Content starts

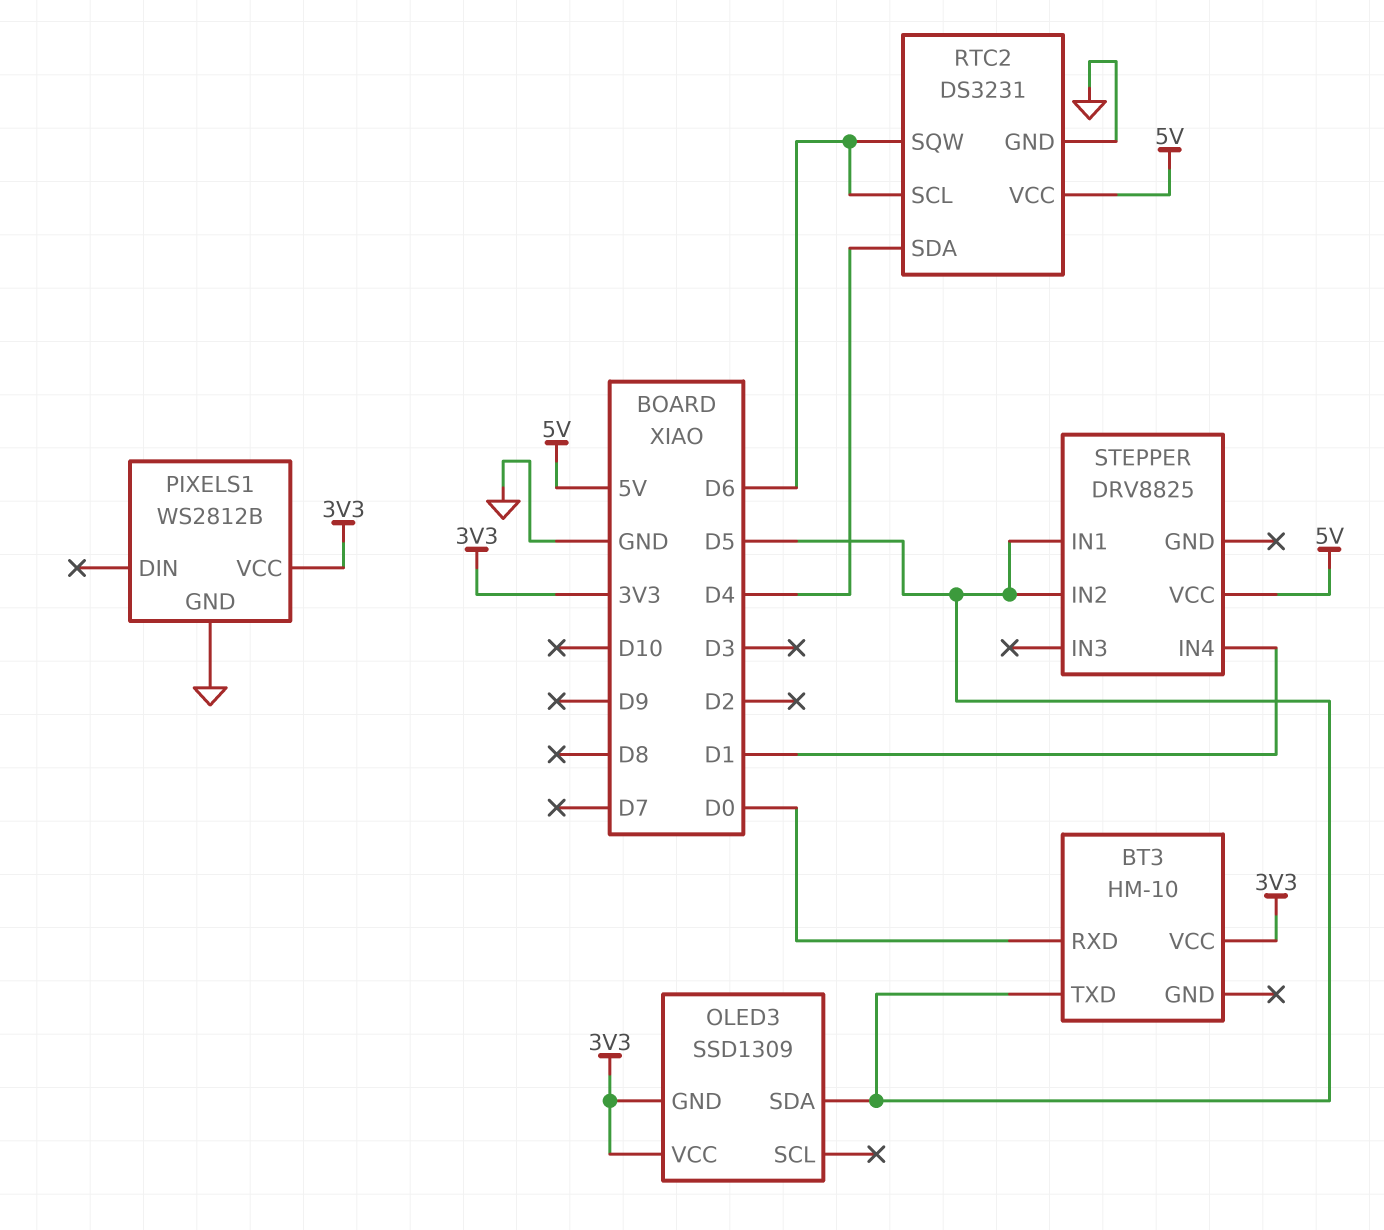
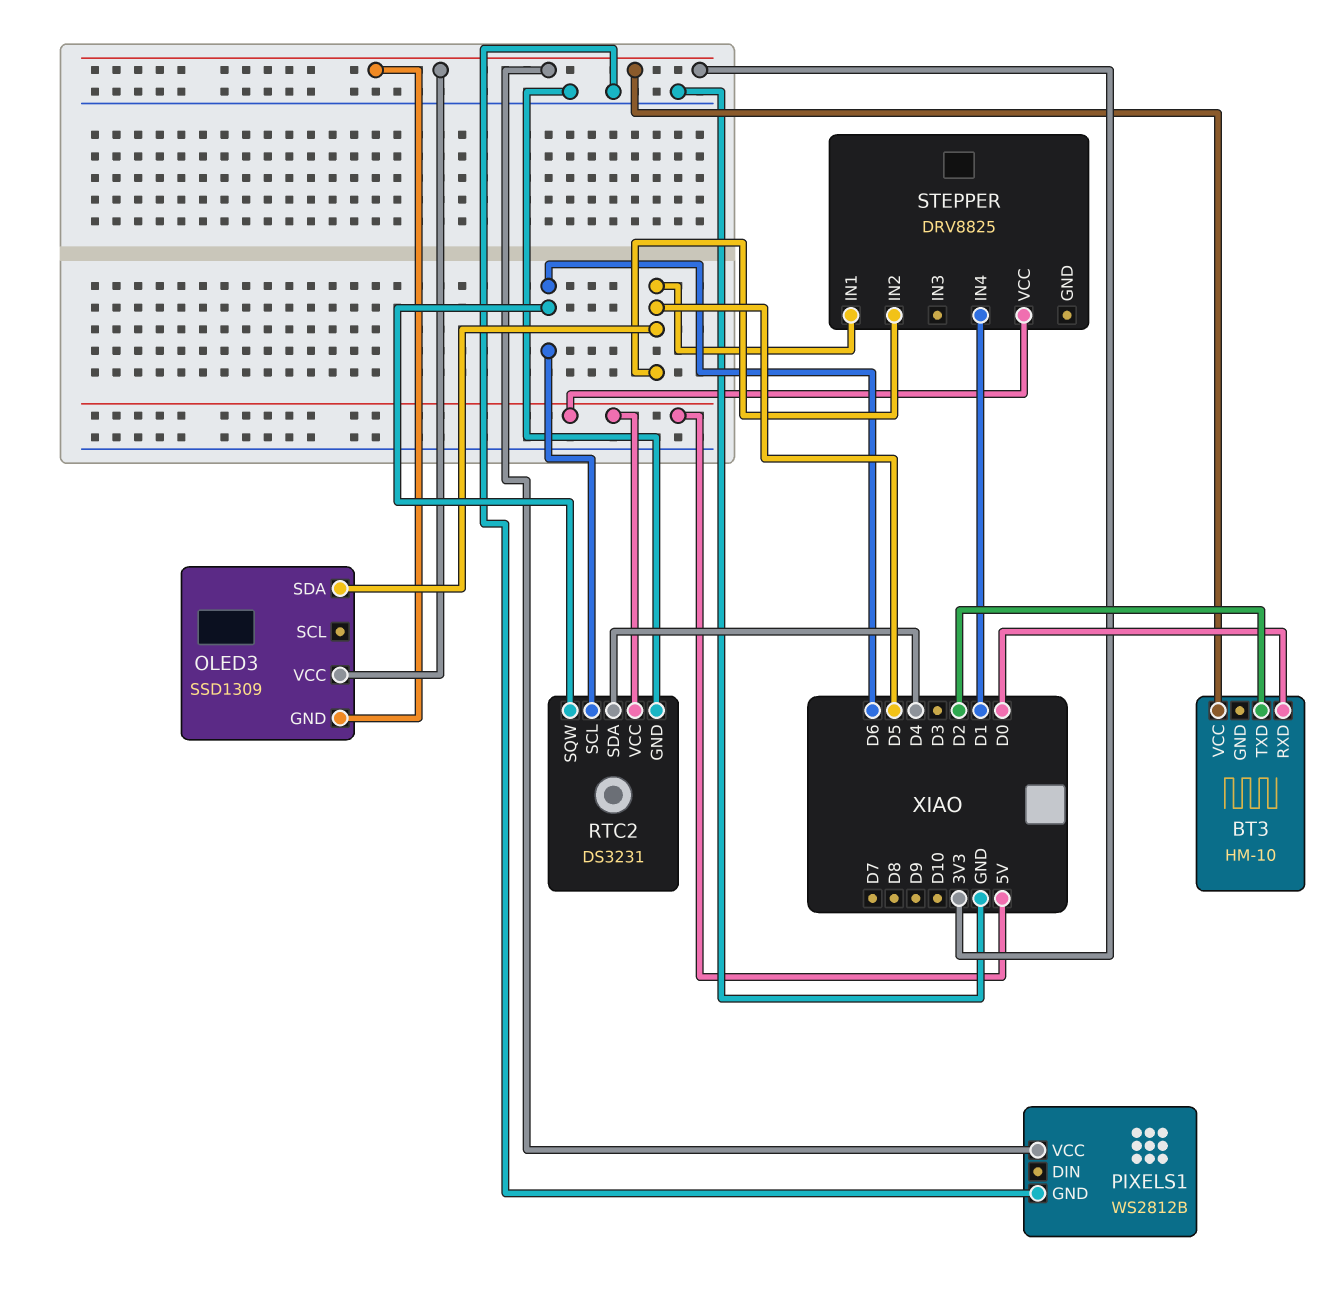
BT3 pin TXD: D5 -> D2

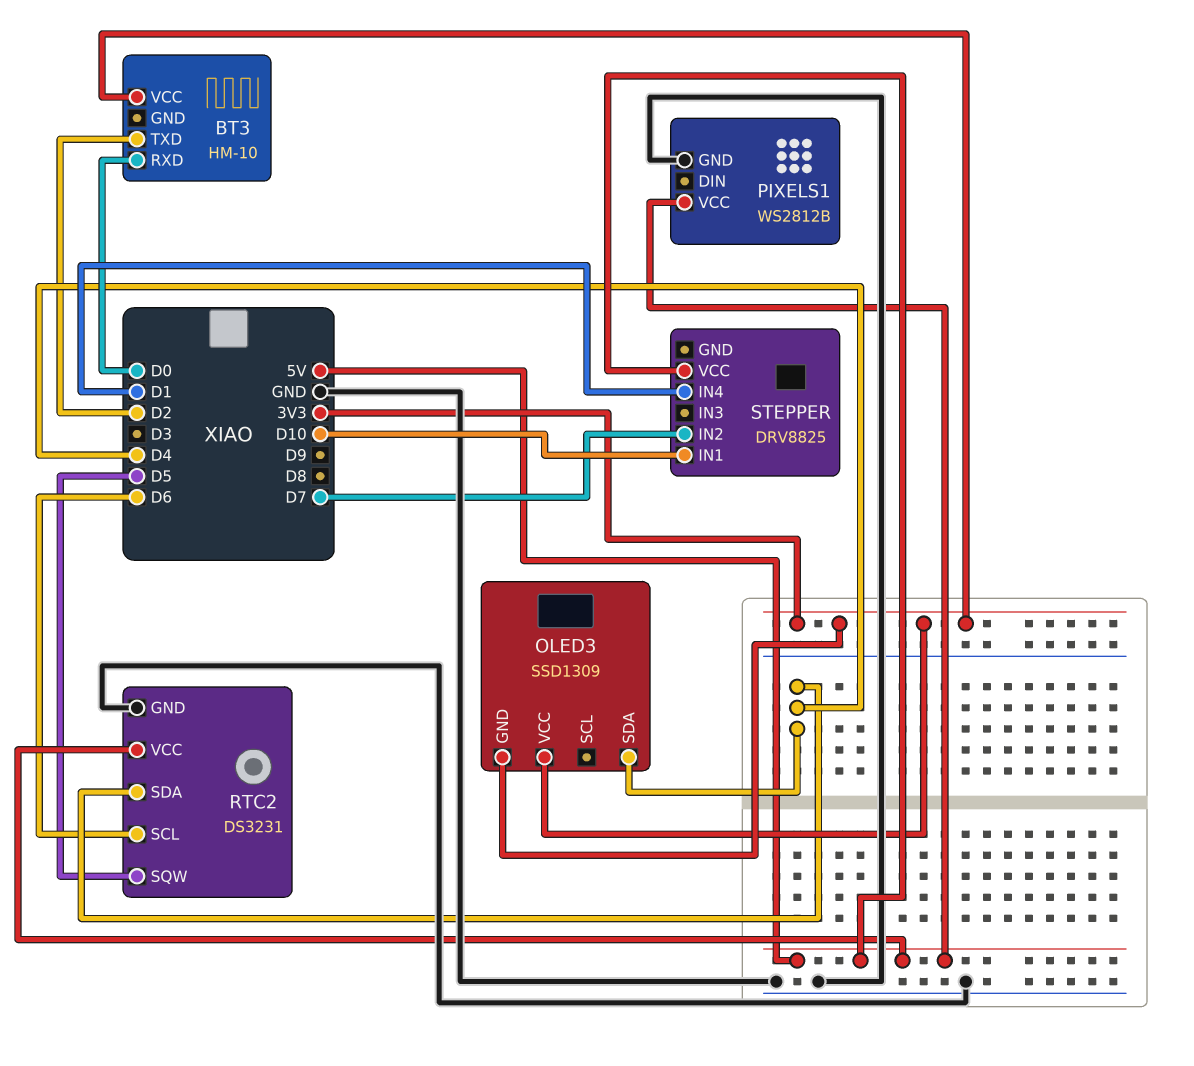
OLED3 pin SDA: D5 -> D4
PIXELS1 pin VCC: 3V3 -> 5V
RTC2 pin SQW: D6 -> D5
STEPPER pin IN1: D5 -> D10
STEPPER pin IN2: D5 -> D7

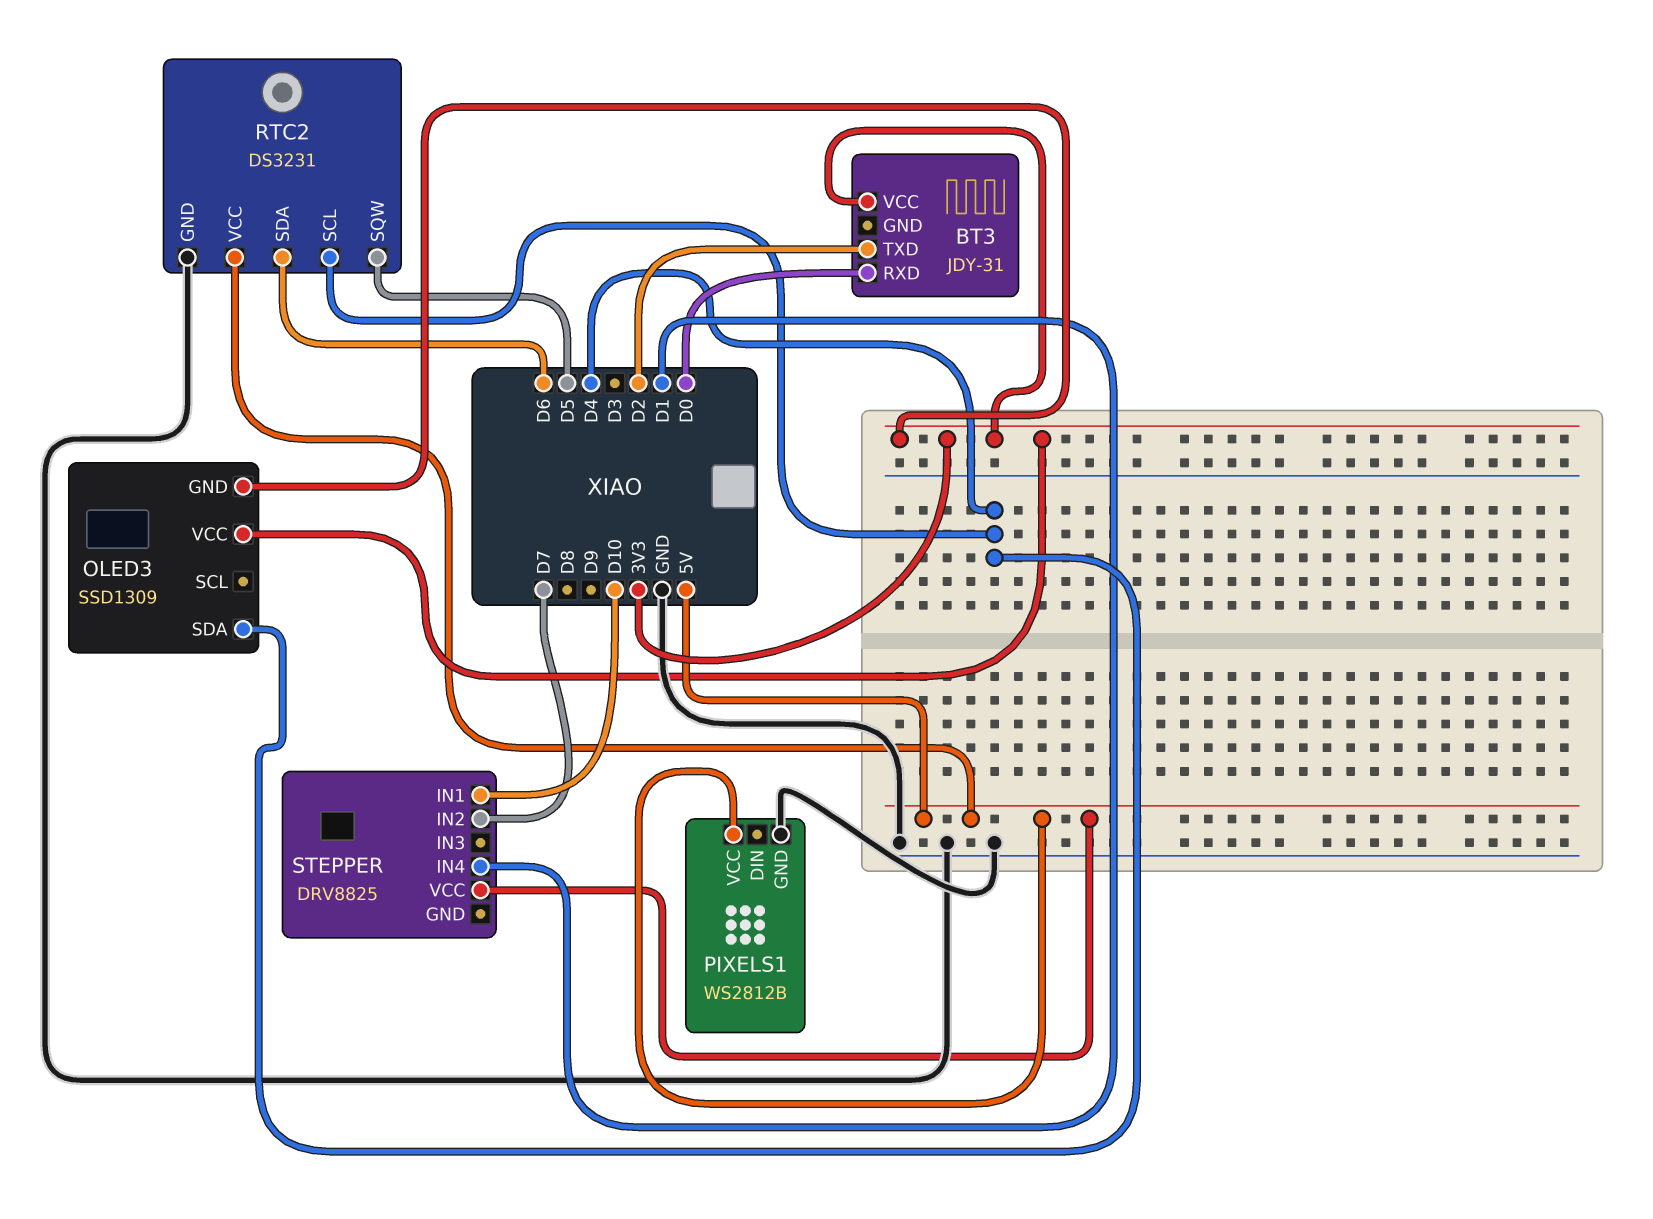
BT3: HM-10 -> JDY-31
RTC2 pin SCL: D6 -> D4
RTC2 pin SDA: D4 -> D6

Content ends

Reproduce nothing but the lines that run from the line containing "RTC2 pin SQW: D6 -> D5" through the last line of the records, inclusive. Omit the pictures.

RESULT BELOW
RTC2 pin SQW: D6 -> D5
STEPPER pin IN1: D5 -> D10
STEPPER pin IN2: D5 -> D7

BT3: HM-10 -> JDY-31
RTC2 pin SCL: D6 -> D4
RTC2 pin SDA: D4 -> D6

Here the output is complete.